-- Supplied material follows --
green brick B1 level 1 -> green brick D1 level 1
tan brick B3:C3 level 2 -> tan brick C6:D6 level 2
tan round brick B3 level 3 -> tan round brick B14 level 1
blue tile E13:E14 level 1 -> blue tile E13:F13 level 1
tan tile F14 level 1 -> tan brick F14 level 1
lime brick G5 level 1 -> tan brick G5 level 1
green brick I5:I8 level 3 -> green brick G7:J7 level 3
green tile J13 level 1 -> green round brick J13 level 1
-- Supplied material concluded --
-- Supplied material follows --
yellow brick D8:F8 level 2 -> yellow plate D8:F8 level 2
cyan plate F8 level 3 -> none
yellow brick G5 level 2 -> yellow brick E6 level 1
-- Supplied material concluded --
_The task_
Everything from the line with "tan brick B3:C3" through the line with "green brick I5:I8" should be written out exactly as it appears above, end lines included, and nothing outside that range.

_Answer section_
tan brick B3:C3 level 2 -> tan brick C6:D6 level 2
tan round brick B3 level 3 -> tan round brick B14 level 1
blue tile E13:E14 level 1 -> blue tile E13:F13 level 1
tan tile F14 level 1 -> tan brick F14 level 1
lime brick G5 level 1 -> tan brick G5 level 1
green brick I5:I8 level 3 -> green brick G7:J7 level 3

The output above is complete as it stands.